### What is needed
Every line of the material is to be returned verbatim. Pictures stay out.

### Data section
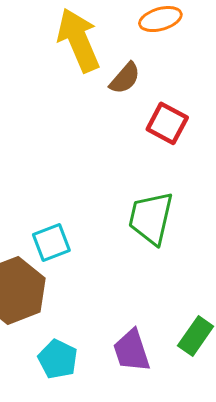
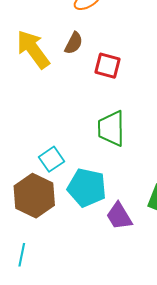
yellow arrow: (78, 40) -> (33, 49), moved
cyan pentagon: (58, 359) -> (87, 188), moved, size x1.5

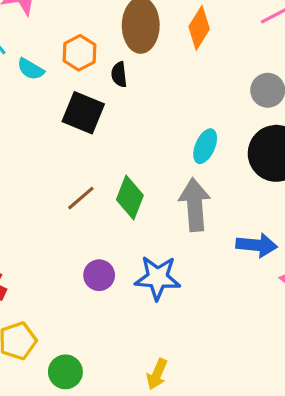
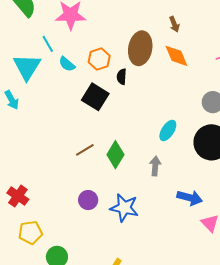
orange diamond: (199, 28) -> (176, 56), turned -64
gray arrow: (195, 205) -> (155, 166), size x0.6

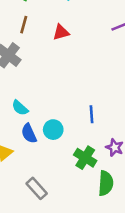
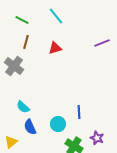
cyan circle: (53, 130) -> (58, 124), moved

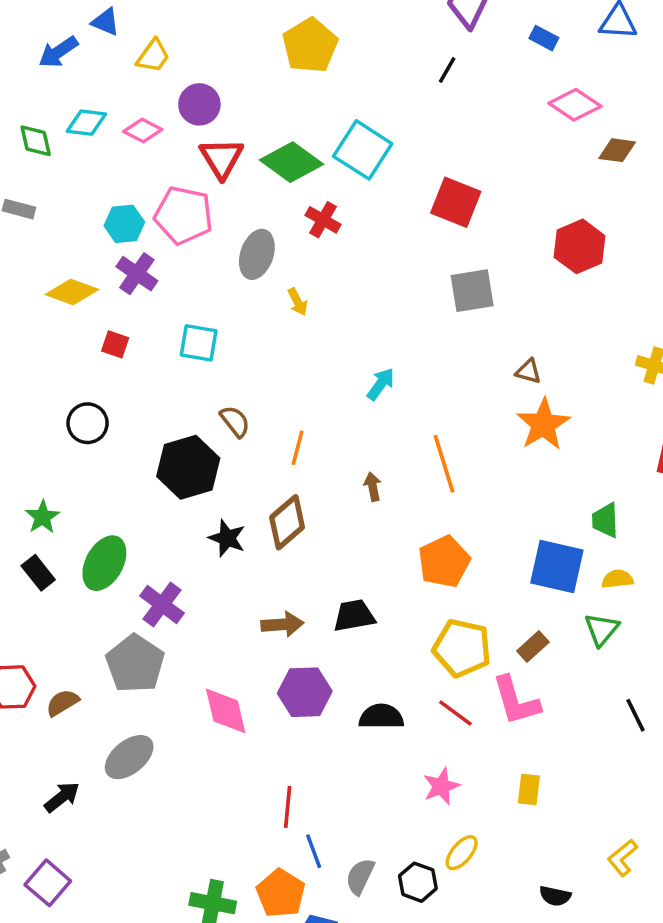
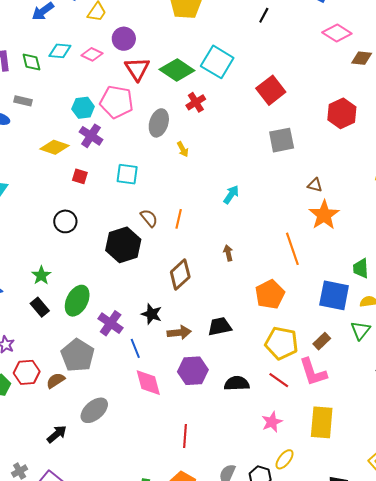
red square: (456, 202) -> (271, 90), turned 32
red cross: (323, 220) -> (196, 102), turned 30
orange line: (298, 448) -> (179, 219), moved
orange line: (444, 464) -> (292, 249), moved
black star: (227, 538) -> (152, 314), moved
gray pentagon: (135, 664) -> (78, 355), moved
yellow rectangle: (529, 789) -> (322, 422), size x1.8
blue line: (314, 851) -> (135, 348), moved

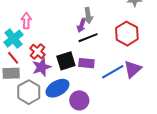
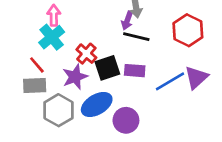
black line: (88, 38) -> (136, 37), turned 36
cyan cross: (14, 39) -> (52, 37), moved
red cross: (37, 51) -> (86, 54), moved

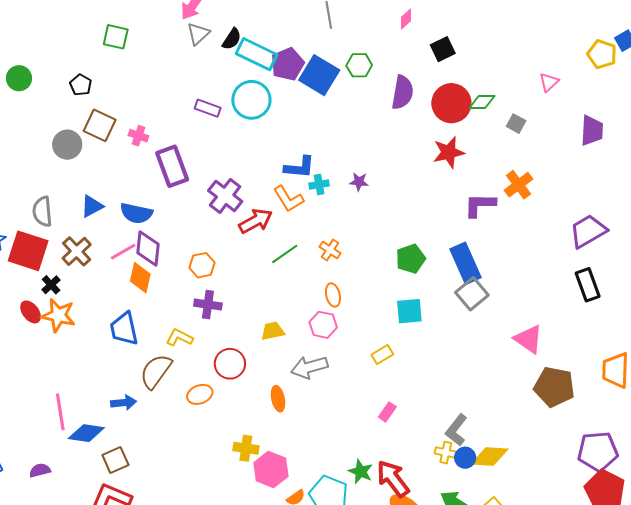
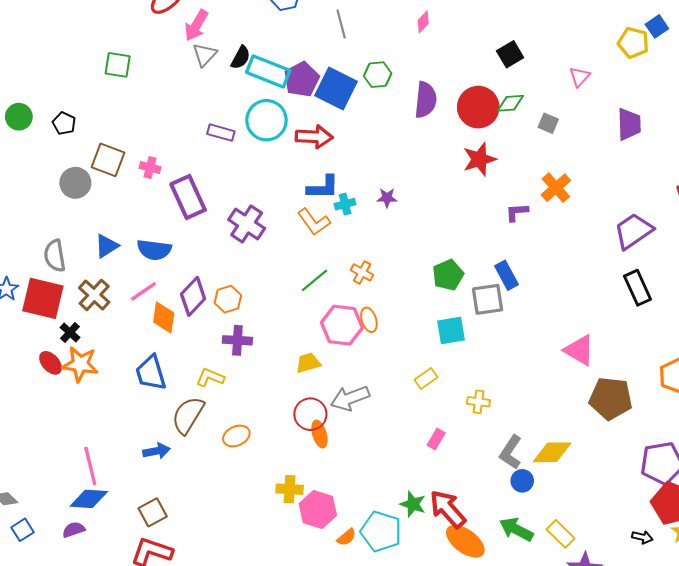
black square: (443, 49) -> (510, 54), moved
black pentagon: (81, 85) -> (64, 123), moved
purple L-shape: (480, 205) -> (517, 212), size x0.7
red arrow: (256, 221) -> (314, 137), moved, turned 36
purple diamond: (148, 248) -> (193, 296), moved, turned 42
blue rectangle: (466, 263) -> (506, 275), size x0.7
gray square: (472, 294) -> (488, 299), moved, turned 36
pink hexagon: (323, 325) -> (342, 325), moved, size x1.4
red circle: (230, 364) -> (310, 414), moved
blue diamond: (86, 433) -> (89, 499), moved
yellow cross: (446, 453) -> (478, 402), moved
yellow diamond: (490, 456) -> (552, 452), moved

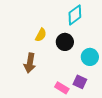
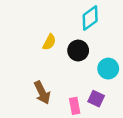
brown arrow: (30, 63) -> (42, 93), moved, turned -36
pink rectangle: (62, 88) -> (75, 106), turned 48

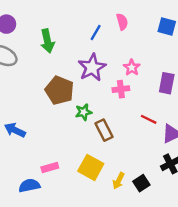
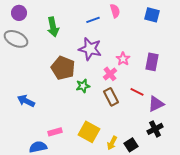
blue line: (96, 33) -> (93, 20), turned 40
purple star: (92, 67) -> (90, 49), turned -30
pink star: (132, 67) -> (123, 59), moved
pink cross: (121, 89) -> (110, 74), moved, turned -32
brown rectangle: (104, 130) -> (111, 97), moved

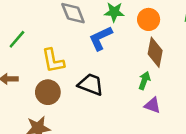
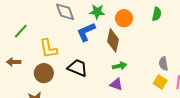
brown diamond: (155, 52) -> (113, 40), moved
green arrow: (144, 81) -> (119, 66), turned 56
purple triangle: (152, 105) -> (116, 84), moved

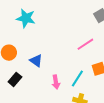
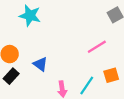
black rectangle: (15, 79) -> (11, 76), moved

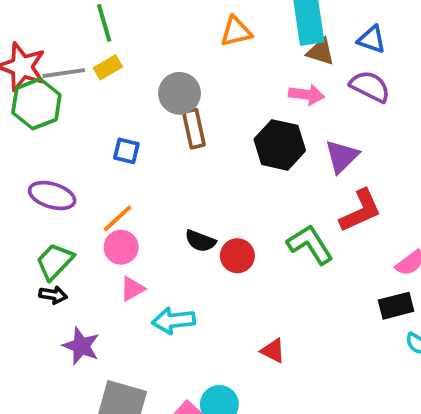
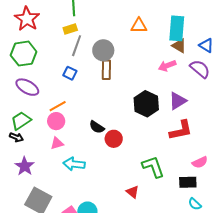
gray line: (64, 73) -> (77, 46), moved, turned -75
pink arrow: (307, 95) -> (167, 66), turned 138
green hexagon: (36, 104) -> (24, 54), moved
black hexagon: (280, 145) -> (146, 104), moved
green L-shape: (310, 244) -> (153, 167), moved
red triangle: (273, 351) -> (133, 192), moved

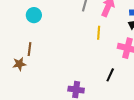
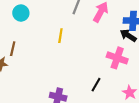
yellow line: (99, 33) -> (60, 36), moved

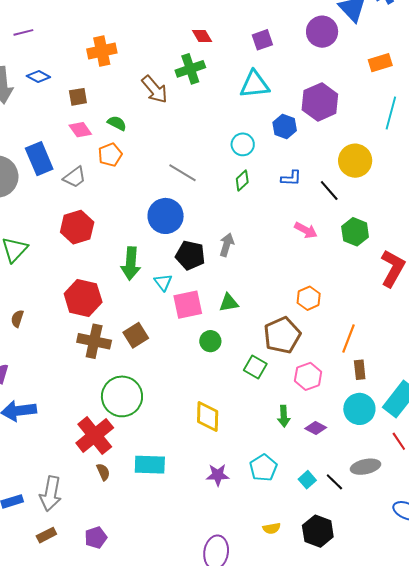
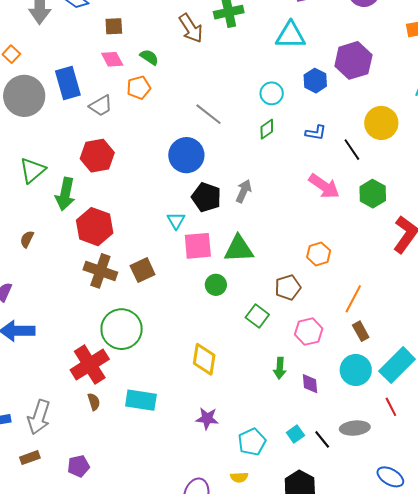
pink arrow: (306, 230) -> (324, 186), size x1.4
green arrow: (131, 264) -> (65, 194), moved
green triangle: (229, 303) -> (239, 249), size x1.5
brown pentagon: (282, 335) -> (288, 287), size x0.7
brown rectangle: (360, 370) -> (361, 331), turned -30
purple diamond: (316, 428) -> (310, 384), turned 50
cyan pentagon: (263, 468) -> (252, 442), moved
yellow semicircle: (272, 528) -> (239, 477), moved

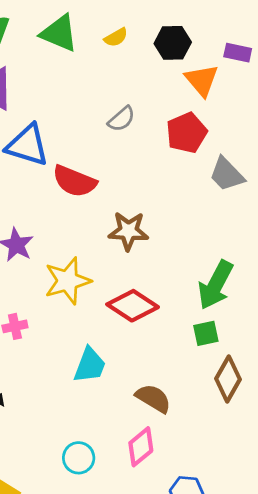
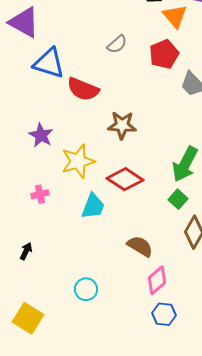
green square: (206, 333) -> (178, 199), turned -36
cyan trapezoid: (90, 365) -> (93, 206), moved
pink diamond: (141, 447) -> (157, 280), moved

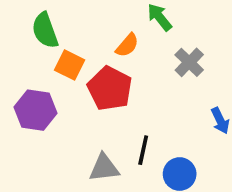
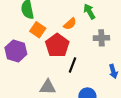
gray cross: (189, 62) -> (101, 38), turned 35
black line: (143, 150) -> (72, 65), moved

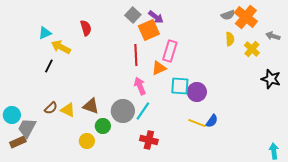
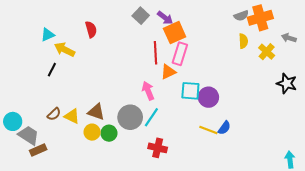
orange cross: (246, 17) -> (260, 18), turned 35
orange square: (149, 30) -> (175, 33), moved
red line: (136, 55) -> (156, 53), moved
gray trapezoid: (27, 128) -> (29, 135), turned 95
yellow circle: (87, 141) -> (92, 132), moved
brown rectangle: (18, 142) -> (38, 150), moved

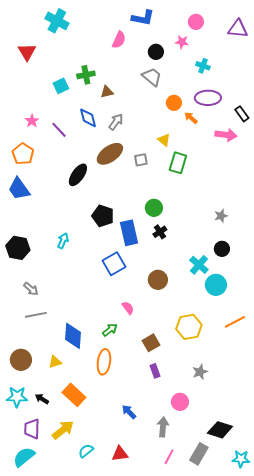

### Expected output
yellow arrow: (78, 40) -> (33, 49), moved
cyan pentagon: (58, 359) -> (87, 188), moved, size x1.5

orange diamond: (199, 28) -> (176, 56), turned -64
gray arrow: (195, 205) -> (155, 166), size x0.6

cyan circle: (53, 130) -> (58, 124), moved

red square: (456, 202) -> (271, 90), turned 32
red cross: (323, 220) -> (196, 102), turned 30
orange line: (298, 448) -> (179, 219), moved
orange line: (444, 464) -> (292, 249), moved
black star: (227, 538) -> (152, 314), moved
gray pentagon: (135, 664) -> (78, 355), moved
yellow rectangle: (529, 789) -> (322, 422), size x1.8
blue line: (314, 851) -> (135, 348), moved

black line: (88, 38) -> (136, 37), turned 36
cyan cross: (14, 39) -> (52, 37), moved
red cross: (37, 51) -> (86, 54), moved

black square: (443, 49) -> (510, 54), moved
black pentagon: (81, 85) -> (64, 123), moved
purple L-shape: (480, 205) -> (517, 212), size x0.7
red arrow: (256, 221) -> (314, 137), moved, turned 36
purple diamond: (148, 248) -> (193, 296), moved, turned 42
blue rectangle: (466, 263) -> (506, 275), size x0.7
gray square: (472, 294) -> (488, 299), moved, turned 36
pink hexagon: (323, 325) -> (342, 325), moved, size x1.4
red circle: (230, 364) -> (310, 414), moved
blue diamond: (86, 433) -> (89, 499), moved
yellow cross: (446, 453) -> (478, 402), moved
yellow diamond: (490, 456) -> (552, 452), moved

brown arrow: (30, 63) -> (42, 93), moved, turned -36
pink rectangle: (62, 88) -> (75, 106), turned 48

blue line: (96, 33) -> (93, 20), turned 40
purple star: (92, 67) -> (90, 49), turned -30
pink star: (132, 67) -> (123, 59), moved
pink cross: (121, 89) -> (110, 74), moved, turned -32
brown rectangle: (104, 130) -> (111, 97), moved

brown diamond: (155, 52) -> (113, 40), moved
green arrow: (144, 81) -> (119, 66), turned 56
purple triangle: (152, 105) -> (116, 84), moved

black rectangle: (15, 79) -> (11, 76), moved

gray line: (64, 73) -> (77, 46), moved, turned -75
pink arrow: (307, 95) -> (167, 66), turned 138
green hexagon: (36, 104) -> (24, 54), moved
black hexagon: (280, 145) -> (146, 104), moved
green L-shape: (310, 244) -> (153, 167), moved
red triangle: (273, 351) -> (133, 192), moved

yellow line: (99, 33) -> (60, 36), moved

pink arrow: (306, 230) -> (324, 186), size x1.4
green arrow: (131, 264) -> (65, 194), moved
green triangle: (229, 303) -> (239, 249), size x1.5
brown pentagon: (282, 335) -> (288, 287), size x0.7
brown rectangle: (360, 370) -> (361, 331), turned -30
purple diamond: (316, 428) -> (310, 384), turned 50
cyan pentagon: (263, 468) -> (252, 442), moved
yellow semicircle: (272, 528) -> (239, 477), moved

green square: (206, 333) -> (178, 199), turned -36
cyan trapezoid: (90, 365) -> (93, 206), moved
pink diamond: (141, 447) -> (157, 280), moved

gray cross: (189, 62) -> (101, 38), turned 35
black line: (143, 150) -> (72, 65), moved

orange cross: (246, 17) -> (260, 18), turned 35
orange square: (149, 30) -> (175, 33), moved
red line: (136, 55) -> (156, 53), moved
gray trapezoid: (27, 128) -> (29, 135), turned 95
yellow circle: (87, 141) -> (92, 132), moved
brown rectangle: (18, 142) -> (38, 150), moved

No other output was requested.